Available records:
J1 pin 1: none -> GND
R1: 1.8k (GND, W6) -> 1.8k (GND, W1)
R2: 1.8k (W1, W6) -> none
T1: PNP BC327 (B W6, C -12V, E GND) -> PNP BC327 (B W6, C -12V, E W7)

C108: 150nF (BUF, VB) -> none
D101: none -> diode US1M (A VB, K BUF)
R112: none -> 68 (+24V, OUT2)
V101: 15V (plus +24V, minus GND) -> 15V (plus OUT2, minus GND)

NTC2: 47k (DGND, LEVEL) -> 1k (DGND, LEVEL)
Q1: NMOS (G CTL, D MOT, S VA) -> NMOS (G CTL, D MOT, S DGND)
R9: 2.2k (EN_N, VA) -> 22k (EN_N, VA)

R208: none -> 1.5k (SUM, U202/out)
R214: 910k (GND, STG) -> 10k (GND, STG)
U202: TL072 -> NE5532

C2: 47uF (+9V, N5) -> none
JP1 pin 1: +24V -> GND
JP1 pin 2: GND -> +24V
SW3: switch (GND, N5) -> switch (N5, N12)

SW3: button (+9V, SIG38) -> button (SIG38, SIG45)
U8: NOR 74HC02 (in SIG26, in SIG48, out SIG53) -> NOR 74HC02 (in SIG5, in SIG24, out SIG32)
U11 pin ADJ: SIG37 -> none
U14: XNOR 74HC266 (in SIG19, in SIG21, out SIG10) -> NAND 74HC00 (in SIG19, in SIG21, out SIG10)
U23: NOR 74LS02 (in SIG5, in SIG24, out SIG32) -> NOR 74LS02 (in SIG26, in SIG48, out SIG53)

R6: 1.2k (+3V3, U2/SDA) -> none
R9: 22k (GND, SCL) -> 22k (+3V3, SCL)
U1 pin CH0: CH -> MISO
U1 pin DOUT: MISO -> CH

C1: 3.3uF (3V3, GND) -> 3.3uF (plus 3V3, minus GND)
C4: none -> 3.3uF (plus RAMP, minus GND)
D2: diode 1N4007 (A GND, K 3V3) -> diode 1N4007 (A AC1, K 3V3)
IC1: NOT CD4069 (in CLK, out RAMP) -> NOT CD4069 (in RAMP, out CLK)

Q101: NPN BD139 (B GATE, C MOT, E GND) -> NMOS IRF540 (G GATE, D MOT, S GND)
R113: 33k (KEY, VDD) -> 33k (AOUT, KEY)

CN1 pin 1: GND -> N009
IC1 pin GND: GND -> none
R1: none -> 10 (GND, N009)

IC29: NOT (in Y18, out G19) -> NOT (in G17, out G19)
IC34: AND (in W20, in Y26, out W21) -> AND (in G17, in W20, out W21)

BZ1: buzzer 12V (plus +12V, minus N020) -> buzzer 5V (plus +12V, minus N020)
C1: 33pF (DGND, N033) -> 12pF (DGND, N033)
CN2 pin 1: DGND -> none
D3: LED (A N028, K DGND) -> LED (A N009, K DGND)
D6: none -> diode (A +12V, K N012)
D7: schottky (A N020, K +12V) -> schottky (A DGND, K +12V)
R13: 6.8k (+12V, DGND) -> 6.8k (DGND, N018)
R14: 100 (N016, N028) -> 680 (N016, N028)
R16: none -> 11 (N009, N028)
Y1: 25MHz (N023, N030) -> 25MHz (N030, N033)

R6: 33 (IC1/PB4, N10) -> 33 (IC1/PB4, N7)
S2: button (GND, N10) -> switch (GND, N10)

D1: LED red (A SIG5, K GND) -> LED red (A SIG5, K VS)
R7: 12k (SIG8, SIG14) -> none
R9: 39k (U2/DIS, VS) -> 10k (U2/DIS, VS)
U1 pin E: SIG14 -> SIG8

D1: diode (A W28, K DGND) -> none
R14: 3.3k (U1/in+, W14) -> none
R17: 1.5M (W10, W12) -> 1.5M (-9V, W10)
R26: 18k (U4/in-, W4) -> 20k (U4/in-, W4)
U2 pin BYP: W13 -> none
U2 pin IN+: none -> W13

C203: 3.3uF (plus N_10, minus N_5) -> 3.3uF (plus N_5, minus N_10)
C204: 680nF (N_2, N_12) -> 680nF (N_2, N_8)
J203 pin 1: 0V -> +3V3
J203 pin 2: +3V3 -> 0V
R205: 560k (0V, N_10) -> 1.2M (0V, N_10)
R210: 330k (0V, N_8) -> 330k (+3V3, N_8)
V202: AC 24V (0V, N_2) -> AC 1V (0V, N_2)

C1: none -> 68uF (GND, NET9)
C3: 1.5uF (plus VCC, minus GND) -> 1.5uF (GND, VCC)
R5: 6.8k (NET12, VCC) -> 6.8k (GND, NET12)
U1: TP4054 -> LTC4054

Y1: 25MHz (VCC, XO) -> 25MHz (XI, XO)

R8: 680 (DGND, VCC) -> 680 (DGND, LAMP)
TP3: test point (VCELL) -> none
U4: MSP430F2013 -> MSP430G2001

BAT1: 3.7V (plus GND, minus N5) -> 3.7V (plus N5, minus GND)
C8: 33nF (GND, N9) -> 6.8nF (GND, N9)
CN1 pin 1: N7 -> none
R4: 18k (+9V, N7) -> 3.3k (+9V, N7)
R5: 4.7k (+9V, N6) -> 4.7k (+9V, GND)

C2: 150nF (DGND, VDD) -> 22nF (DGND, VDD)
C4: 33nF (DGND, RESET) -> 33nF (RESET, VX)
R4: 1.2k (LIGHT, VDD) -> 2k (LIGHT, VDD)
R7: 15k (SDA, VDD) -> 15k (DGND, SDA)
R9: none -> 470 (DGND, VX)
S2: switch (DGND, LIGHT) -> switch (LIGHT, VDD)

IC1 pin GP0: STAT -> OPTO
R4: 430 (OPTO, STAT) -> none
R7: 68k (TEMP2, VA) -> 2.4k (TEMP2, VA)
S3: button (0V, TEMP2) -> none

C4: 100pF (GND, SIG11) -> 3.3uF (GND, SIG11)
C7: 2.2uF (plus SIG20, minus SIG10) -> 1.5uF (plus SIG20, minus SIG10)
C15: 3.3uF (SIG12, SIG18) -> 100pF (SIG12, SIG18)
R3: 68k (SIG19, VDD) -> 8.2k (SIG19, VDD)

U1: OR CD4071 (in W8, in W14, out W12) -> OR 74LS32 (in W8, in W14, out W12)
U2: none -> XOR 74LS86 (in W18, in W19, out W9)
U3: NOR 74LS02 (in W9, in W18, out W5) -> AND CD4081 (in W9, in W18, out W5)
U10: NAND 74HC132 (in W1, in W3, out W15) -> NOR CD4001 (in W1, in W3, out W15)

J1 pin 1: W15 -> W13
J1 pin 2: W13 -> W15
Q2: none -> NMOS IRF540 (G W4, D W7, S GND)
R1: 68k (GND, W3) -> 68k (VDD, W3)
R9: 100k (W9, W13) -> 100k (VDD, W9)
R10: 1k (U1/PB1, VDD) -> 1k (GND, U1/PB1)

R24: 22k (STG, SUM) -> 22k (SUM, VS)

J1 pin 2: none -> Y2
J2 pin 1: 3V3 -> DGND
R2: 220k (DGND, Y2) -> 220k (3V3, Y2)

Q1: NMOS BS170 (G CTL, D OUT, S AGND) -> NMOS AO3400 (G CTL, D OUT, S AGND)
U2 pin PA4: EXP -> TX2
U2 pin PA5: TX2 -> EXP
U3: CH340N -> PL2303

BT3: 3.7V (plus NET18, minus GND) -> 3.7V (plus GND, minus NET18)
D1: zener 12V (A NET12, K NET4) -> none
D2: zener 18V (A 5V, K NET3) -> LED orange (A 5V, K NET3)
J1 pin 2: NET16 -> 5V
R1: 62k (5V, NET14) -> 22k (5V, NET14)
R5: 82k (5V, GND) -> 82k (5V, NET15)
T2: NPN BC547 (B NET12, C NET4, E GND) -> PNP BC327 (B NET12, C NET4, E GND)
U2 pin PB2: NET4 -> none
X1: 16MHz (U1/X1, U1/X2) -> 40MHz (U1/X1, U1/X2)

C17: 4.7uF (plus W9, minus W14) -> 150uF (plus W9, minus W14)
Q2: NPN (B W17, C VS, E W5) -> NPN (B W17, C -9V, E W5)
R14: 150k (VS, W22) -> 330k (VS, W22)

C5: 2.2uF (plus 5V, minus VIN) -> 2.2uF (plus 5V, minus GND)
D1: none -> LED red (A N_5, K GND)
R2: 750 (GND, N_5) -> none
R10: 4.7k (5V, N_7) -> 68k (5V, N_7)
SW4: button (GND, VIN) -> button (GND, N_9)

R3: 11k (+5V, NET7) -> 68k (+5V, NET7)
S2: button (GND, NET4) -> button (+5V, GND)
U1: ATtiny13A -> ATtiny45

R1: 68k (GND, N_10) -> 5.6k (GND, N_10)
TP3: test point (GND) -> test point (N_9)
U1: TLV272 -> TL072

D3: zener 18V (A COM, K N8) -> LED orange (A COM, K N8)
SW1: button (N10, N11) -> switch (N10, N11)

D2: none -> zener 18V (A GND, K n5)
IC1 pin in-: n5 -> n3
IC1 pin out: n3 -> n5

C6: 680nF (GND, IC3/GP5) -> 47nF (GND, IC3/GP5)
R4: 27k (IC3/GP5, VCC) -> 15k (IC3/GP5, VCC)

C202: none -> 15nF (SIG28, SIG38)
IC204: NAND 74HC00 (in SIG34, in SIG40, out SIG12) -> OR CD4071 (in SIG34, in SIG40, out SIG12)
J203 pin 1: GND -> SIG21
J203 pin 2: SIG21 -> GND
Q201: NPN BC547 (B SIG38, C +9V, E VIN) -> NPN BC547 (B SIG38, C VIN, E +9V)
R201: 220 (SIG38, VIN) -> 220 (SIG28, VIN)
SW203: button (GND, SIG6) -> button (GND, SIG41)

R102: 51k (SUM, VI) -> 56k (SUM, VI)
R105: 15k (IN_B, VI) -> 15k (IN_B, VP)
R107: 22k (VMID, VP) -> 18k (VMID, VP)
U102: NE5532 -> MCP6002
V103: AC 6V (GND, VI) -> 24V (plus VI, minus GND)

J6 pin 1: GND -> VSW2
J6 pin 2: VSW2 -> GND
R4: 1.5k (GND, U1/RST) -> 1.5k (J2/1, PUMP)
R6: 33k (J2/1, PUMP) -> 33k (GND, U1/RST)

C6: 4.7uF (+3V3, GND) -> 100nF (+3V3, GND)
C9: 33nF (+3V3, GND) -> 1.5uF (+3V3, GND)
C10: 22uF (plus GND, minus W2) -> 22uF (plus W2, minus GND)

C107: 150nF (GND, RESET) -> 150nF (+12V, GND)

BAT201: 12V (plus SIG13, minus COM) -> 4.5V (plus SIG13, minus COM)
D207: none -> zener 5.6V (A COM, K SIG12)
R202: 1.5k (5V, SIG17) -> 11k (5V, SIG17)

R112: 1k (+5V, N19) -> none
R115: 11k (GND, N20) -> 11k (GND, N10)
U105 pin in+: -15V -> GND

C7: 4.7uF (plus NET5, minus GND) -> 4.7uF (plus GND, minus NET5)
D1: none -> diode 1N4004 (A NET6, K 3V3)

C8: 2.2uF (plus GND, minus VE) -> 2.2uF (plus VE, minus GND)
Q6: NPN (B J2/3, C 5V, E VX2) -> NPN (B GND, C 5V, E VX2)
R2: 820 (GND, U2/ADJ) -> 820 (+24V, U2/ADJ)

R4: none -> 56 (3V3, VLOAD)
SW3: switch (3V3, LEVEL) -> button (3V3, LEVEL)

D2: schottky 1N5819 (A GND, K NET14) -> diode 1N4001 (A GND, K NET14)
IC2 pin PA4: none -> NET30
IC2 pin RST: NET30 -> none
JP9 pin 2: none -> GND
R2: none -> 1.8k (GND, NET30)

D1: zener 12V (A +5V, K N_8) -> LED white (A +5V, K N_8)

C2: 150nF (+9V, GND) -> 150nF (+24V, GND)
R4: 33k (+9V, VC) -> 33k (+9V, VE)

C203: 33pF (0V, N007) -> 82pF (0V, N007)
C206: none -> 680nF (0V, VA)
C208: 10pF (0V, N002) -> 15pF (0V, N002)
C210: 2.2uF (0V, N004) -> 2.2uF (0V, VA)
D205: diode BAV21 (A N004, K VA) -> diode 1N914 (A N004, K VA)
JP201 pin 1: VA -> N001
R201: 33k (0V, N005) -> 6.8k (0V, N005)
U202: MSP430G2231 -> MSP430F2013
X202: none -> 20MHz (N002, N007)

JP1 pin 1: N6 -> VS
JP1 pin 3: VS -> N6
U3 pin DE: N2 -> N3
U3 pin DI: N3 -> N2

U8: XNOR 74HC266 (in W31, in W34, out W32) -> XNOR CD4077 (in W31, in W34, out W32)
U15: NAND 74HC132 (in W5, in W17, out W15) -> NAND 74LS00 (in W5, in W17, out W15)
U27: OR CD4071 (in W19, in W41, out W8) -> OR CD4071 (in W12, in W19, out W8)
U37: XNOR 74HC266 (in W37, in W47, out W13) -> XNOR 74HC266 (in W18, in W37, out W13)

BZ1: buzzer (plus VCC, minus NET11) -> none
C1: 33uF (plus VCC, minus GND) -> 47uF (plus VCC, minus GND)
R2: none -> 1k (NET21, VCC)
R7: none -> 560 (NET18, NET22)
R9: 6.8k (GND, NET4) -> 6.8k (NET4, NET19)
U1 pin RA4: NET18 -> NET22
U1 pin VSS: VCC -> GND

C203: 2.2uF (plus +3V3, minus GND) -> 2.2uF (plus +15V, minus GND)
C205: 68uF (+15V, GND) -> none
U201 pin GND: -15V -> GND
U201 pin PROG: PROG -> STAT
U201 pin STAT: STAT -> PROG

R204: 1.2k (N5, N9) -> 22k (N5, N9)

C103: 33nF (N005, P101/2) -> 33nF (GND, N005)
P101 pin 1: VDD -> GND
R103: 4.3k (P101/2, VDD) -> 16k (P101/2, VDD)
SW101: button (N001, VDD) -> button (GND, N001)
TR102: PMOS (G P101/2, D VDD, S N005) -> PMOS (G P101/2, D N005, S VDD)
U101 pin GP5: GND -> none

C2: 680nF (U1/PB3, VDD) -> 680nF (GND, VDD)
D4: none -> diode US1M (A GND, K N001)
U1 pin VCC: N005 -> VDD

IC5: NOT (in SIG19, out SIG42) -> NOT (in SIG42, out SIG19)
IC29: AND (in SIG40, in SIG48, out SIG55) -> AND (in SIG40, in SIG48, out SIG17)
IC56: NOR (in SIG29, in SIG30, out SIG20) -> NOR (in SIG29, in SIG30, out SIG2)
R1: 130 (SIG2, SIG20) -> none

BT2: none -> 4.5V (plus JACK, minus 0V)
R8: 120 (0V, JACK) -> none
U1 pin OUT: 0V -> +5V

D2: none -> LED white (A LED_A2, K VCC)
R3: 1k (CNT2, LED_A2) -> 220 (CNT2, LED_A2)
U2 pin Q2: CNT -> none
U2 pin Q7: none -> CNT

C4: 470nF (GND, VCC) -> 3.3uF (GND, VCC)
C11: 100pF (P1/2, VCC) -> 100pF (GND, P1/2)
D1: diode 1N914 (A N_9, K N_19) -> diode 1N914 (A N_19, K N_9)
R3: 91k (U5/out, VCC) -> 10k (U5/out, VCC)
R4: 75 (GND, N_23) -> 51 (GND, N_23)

Goal of the exercise:
Output, exactly and in full, the lines from the start of the entries above through the line that contains "SW3: switch (GND, N5) -> switch (N5, N12)".

Result below:
J1 pin 1: none -> GND
R1: 1.8k (GND, W6) -> 1.8k (GND, W1)
R2: 1.8k (W1, W6) -> none
T1: PNP BC327 (B W6, C -12V, E GND) -> PNP BC327 (B W6, C -12V, E W7)

C108: 150nF (BUF, VB) -> none
D101: none -> diode US1M (A VB, K BUF)
R112: none -> 68 (+24V, OUT2)
V101: 15V (plus +24V, minus GND) -> 15V (plus OUT2, minus GND)

NTC2: 47k (DGND, LEVEL) -> 1k (DGND, LEVEL)
Q1: NMOS (G CTL, D MOT, S VA) -> NMOS (G CTL, D MOT, S DGND)
R9: 2.2k (EN_N, VA) -> 22k (EN_N, VA)

R208: none -> 1.5k (SUM, U202/out)
R214: 910k (GND, STG) -> 10k (GND, STG)
U202: TL072 -> NE5532

C2: 47uF (+9V, N5) -> none
JP1 pin 1: +24V -> GND
JP1 pin 2: GND -> +24V
SW3: switch (GND, N5) -> switch (N5, N12)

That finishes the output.